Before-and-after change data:
Content starts

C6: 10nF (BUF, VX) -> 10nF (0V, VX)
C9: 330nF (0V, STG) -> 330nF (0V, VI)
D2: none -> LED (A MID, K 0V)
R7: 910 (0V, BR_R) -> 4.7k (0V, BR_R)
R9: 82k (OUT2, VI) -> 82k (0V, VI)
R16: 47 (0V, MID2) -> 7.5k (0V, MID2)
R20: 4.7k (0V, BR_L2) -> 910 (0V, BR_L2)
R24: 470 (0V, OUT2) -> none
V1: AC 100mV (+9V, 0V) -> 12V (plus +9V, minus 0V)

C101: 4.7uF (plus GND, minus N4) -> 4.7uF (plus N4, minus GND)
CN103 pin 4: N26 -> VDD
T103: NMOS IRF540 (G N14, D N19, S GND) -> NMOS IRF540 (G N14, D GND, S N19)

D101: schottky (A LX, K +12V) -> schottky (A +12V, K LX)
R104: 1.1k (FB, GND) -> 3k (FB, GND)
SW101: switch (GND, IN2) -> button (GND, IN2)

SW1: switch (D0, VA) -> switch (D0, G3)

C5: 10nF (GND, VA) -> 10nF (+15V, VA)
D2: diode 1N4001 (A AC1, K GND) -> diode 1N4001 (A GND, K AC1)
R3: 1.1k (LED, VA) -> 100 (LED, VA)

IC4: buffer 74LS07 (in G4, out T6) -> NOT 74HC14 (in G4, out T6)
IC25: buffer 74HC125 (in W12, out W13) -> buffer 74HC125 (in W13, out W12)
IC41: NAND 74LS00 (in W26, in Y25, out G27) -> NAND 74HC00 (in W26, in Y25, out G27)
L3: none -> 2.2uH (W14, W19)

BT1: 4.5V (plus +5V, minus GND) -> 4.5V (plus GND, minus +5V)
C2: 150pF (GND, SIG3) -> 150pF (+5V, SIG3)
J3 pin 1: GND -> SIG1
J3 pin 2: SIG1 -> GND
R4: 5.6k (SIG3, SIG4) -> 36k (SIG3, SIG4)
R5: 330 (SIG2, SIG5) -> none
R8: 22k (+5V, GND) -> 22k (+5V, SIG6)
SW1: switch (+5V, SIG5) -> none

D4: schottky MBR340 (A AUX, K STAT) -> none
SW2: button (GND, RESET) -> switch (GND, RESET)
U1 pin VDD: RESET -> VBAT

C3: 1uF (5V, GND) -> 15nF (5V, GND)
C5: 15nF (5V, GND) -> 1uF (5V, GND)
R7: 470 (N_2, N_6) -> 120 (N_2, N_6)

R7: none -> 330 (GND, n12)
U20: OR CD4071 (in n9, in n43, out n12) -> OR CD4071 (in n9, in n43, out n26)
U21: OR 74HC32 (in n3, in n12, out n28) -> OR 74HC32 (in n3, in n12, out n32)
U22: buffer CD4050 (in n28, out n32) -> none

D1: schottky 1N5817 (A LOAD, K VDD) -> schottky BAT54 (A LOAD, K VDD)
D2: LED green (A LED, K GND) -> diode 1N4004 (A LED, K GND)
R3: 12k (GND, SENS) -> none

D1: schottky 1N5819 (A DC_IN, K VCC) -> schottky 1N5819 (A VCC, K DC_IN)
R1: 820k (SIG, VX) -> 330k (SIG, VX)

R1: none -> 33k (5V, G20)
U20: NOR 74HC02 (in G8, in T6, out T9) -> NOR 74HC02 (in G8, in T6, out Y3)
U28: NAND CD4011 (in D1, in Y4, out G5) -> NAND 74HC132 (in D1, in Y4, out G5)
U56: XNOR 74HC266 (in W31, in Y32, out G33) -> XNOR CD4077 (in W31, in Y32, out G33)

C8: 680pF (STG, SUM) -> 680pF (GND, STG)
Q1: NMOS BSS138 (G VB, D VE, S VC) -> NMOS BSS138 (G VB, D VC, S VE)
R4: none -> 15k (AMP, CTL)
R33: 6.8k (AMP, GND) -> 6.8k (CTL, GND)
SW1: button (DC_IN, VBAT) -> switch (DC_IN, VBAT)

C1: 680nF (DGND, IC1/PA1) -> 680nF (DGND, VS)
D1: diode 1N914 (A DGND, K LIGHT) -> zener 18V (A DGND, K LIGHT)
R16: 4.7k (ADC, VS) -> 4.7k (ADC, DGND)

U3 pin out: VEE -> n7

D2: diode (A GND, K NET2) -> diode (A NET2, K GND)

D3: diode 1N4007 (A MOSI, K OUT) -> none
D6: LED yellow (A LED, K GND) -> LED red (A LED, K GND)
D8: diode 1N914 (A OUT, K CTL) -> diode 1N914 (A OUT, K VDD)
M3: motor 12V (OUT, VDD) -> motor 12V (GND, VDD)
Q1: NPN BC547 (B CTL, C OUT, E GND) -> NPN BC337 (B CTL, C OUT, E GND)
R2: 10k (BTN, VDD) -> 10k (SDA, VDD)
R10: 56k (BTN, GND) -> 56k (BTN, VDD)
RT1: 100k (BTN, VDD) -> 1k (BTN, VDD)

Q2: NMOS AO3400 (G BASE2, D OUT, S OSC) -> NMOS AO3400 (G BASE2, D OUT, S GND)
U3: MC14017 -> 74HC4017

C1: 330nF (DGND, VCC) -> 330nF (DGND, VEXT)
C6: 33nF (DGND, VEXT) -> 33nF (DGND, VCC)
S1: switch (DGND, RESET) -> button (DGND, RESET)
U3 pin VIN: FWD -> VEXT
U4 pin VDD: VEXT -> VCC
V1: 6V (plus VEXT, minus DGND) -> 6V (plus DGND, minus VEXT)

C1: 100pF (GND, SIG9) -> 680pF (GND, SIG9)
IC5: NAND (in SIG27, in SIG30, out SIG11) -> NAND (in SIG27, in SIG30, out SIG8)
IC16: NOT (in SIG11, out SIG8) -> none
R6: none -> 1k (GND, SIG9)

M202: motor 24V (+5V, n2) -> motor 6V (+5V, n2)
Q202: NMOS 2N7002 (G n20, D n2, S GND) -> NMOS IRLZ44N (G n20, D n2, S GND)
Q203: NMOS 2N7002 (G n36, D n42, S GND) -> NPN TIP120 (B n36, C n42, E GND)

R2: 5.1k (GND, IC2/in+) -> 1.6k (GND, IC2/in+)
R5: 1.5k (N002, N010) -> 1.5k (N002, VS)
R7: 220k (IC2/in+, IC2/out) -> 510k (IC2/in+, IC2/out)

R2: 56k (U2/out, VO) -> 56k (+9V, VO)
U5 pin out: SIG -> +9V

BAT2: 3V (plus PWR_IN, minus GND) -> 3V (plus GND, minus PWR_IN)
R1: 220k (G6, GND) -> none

Content ends

*Task to carry out*: Given the records above, restate word for word only the lines starting at the one with "R6: none -> 1k (GND, SIG9)" and ending at the one with "R5: 1.5k (N002, N010) -> 1.5k (N002, VS)".

*Result for this task*:
R6: none -> 1k (GND, SIG9)

M202: motor 24V (+5V, n2) -> motor 6V (+5V, n2)
Q202: NMOS 2N7002 (G n20, D n2, S GND) -> NMOS IRLZ44N (G n20, D n2, S GND)
Q203: NMOS 2N7002 (G n36, D n42, S GND) -> NPN TIP120 (B n36, C n42, E GND)

R2: 5.1k (GND, IC2/in+) -> 1.6k (GND, IC2/in+)
R5: 1.5k (N002, N010) -> 1.5k (N002, VS)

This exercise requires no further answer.